Detected change data
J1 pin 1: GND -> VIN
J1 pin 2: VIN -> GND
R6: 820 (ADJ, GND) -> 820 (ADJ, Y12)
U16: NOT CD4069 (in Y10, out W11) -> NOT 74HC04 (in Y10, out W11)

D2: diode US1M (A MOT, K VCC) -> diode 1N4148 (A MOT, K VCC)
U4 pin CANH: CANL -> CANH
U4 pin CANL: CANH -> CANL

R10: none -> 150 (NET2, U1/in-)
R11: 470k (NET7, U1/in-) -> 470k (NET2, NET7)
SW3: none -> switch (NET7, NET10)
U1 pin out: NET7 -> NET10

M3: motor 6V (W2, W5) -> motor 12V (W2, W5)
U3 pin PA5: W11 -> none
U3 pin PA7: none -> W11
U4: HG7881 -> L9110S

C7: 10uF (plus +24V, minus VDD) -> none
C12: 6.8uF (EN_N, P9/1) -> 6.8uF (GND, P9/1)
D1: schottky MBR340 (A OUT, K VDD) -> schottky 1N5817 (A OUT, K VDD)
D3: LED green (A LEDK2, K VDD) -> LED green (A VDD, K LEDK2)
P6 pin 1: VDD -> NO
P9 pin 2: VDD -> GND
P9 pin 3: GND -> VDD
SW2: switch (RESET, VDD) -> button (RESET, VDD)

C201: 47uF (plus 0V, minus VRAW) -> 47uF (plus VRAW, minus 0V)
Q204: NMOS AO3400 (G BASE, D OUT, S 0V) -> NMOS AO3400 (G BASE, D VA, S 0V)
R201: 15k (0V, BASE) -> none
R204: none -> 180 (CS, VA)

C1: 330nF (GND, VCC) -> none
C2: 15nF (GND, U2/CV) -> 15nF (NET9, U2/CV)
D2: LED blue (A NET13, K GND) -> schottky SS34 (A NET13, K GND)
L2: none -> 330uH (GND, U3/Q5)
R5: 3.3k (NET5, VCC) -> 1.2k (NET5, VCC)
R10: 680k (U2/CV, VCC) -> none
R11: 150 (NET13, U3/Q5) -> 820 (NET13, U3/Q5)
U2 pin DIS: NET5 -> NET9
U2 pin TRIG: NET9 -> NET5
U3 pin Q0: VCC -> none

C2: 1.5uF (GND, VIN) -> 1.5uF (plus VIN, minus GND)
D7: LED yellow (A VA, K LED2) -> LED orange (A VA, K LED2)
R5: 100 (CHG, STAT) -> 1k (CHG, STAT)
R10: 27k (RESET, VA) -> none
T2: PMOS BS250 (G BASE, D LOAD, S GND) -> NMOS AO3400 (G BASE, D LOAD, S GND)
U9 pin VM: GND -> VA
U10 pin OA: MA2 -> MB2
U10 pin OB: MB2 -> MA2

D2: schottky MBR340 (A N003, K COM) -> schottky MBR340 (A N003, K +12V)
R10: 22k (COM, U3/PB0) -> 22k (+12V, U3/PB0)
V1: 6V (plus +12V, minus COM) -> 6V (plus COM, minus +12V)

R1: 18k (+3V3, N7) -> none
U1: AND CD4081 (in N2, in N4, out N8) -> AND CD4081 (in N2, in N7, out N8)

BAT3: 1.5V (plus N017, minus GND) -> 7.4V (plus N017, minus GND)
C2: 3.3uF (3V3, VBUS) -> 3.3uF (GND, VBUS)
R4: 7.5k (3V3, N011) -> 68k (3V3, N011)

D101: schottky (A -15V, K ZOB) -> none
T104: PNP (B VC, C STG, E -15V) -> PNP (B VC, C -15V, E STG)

Exercise directions
Check every line of the data, and copy the ones that contain "NMOS".

Reply to the task
Q204: NMOS AO3400 (G BASE, D OUT, S 0V) -> NMOS AO3400 (G BASE, D VA, S 0V)
T2: PMOS BS250 (G BASE, D LOAD, S GND) -> NMOS AO3400 (G BASE, D LOAD, S GND)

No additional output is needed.